**What this task involves**
Repeat the records exactly, minus the pictures.
*** Begin section ***
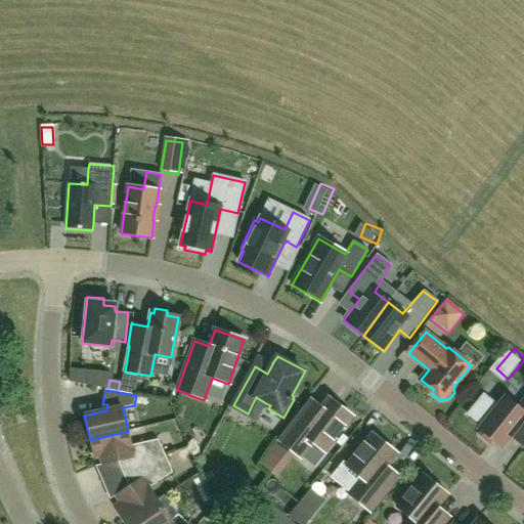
[(503,446),(509,438),(523,449),(523,447),(523,400),(519,407),(506,396),(499,404),(486,393),(469,415),(482,426),(480,428),(482,430),(481,435),(490,443),(495,440),(503,446)]
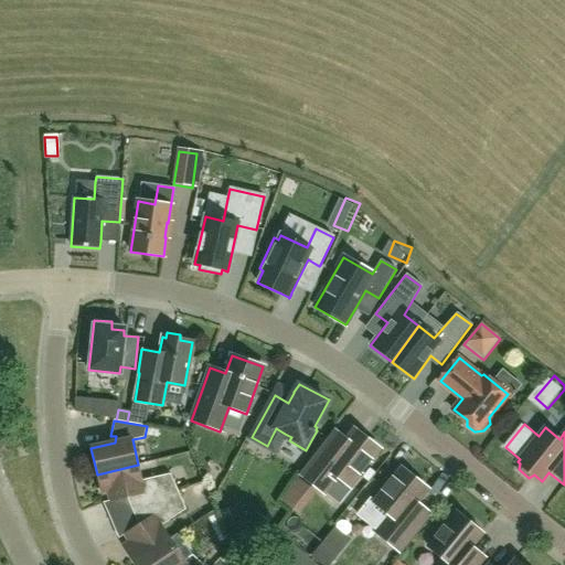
[(356,430),(349,439),(334,429),(320,447),(323,450),(304,475),(324,491),(338,475),(351,484),(380,448),(356,430)]
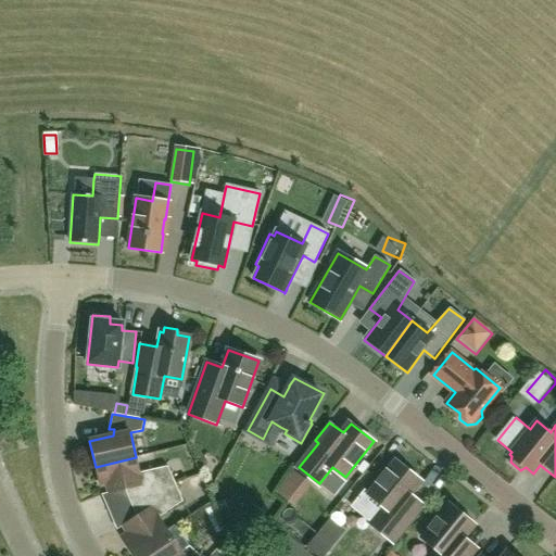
[(130,503),(175,484),(167,466),(139,472),(136,457),(96,467),(100,485),(106,484),(108,489),(109,493),(117,491),(125,490),(130,503)]
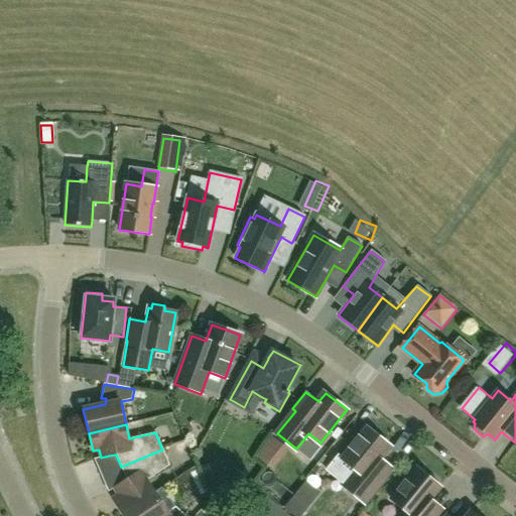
[(365,502),(381,482),(384,484),(395,470),(381,459),(391,445),(368,427),(343,459),(356,470),(344,485),(365,502)]
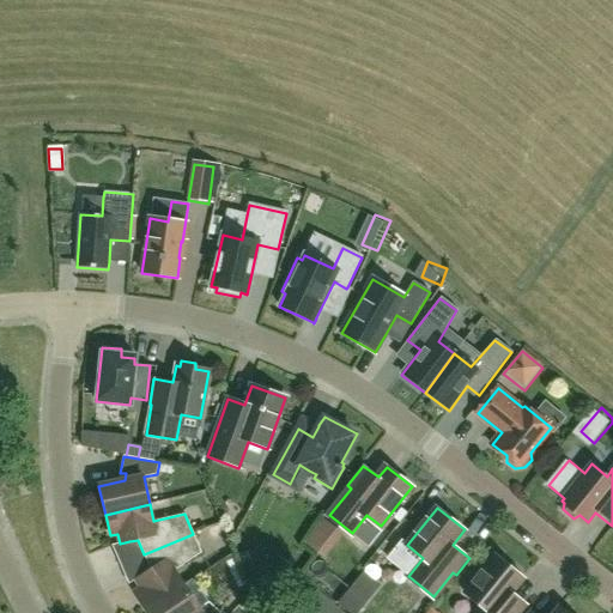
[(327,516),(309,541),(331,557),(350,532),(327,516)]
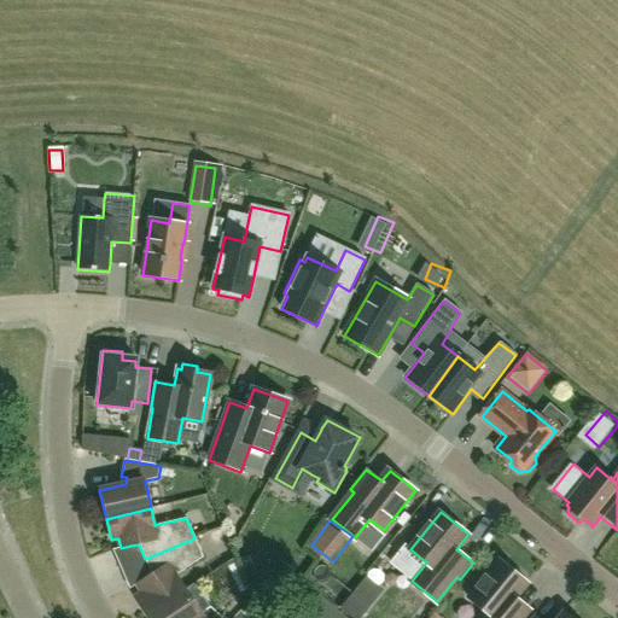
[(186,590),(176,576),(203,558),(194,538),(145,559),(152,575),(145,579),(136,584),(140,588),(139,589),(143,593),(135,598),(147,616),(186,590)]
*** End section ***
**Exercise response**
[(503,446),(509,438),(523,449),(523,447),(523,400),(519,407),(506,396),(499,404),(486,393),(469,415),(482,426),(480,428),(482,430),(481,435),(490,443),(495,440),(503,446)]
[(356,430),(349,439),(334,429),(320,447),(323,450),(304,475),(324,491),(338,475),(351,484),(380,448),(356,430)]
[(130,503),(175,484),(167,466),(139,472),(136,457),(96,467),(100,485),(106,484),(108,489),(109,493),(117,491),(125,490),(130,503)]
[(365,502),(381,482),(384,484),(395,470),(381,459),(391,445),(368,427),(343,459),(356,470),(344,485),(365,502)]
[(327,516),(309,541),(331,557),(350,532),(327,516)]
[(186,590),(176,576),(203,558),(194,538),(145,559),(152,575),(145,579),(136,584),(140,588),(139,589),(143,593),(135,598),(147,616),(186,590)]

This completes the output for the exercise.